**Your goal**
Of all the entries below, only the lines from the one with "desk: (109, 129) -> (53, 179), turned 180" up to and including the one with "coffee table: (275, 226) -> (244, 111), moved" are to be duplicated exactly.

[Layout difference records]
---------------

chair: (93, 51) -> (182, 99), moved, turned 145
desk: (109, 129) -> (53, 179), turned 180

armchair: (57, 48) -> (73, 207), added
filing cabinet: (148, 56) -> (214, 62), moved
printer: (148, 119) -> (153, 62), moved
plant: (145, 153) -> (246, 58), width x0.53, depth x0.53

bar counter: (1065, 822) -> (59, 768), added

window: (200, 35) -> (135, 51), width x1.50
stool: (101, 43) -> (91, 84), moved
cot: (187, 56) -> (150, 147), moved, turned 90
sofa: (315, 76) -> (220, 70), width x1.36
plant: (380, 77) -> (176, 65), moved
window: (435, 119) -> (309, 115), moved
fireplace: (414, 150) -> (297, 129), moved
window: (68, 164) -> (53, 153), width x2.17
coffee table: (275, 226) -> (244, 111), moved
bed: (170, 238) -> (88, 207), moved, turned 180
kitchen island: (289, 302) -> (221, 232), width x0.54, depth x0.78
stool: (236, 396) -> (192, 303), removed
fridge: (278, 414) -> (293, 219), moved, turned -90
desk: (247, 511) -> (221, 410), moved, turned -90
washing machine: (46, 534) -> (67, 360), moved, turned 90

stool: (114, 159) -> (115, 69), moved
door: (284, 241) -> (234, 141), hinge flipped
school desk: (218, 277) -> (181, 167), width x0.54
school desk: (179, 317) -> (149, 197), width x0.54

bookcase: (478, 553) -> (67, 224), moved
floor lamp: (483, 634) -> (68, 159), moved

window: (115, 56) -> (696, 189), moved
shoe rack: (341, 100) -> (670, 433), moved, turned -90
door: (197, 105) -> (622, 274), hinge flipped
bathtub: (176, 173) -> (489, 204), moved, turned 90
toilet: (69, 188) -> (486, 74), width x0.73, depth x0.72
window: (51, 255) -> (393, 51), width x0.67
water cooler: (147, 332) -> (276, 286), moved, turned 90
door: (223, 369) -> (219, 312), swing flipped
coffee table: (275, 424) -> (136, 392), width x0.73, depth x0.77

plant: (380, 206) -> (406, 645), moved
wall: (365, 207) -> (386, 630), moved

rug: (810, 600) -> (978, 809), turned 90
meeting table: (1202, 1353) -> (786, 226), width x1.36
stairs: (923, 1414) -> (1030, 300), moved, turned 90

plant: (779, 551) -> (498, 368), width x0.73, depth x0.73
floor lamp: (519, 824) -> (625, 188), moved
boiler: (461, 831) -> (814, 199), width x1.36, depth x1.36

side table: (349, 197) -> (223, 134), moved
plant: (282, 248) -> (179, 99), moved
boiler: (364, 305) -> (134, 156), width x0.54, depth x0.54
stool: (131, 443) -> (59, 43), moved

---------------

**Answer to the exercise**
desk: (109, 129) -> (53, 179), turned 180

armchair: (57, 48) -> (73, 207), added
filing cabinet: (148, 56) -> (214, 62), moved
printer: (148, 119) -> (153, 62), moved
plant: (145, 153) -> (246, 58), width x0.53, depth x0.53

bar counter: (1065, 822) -> (59, 768), added

window: (200, 35) -> (135, 51), width x1.50
stool: (101, 43) -> (91, 84), moved
cot: (187, 56) -> (150, 147), moved, turned 90
sofa: (315, 76) -> (220, 70), width x1.36
plant: (380, 77) -> (176, 65), moved
window: (435, 119) -> (309, 115), moved
fireplace: (414, 150) -> (297, 129), moved
window: (68, 164) -> (53, 153), width x2.17
coffee table: (275, 226) -> (244, 111), moved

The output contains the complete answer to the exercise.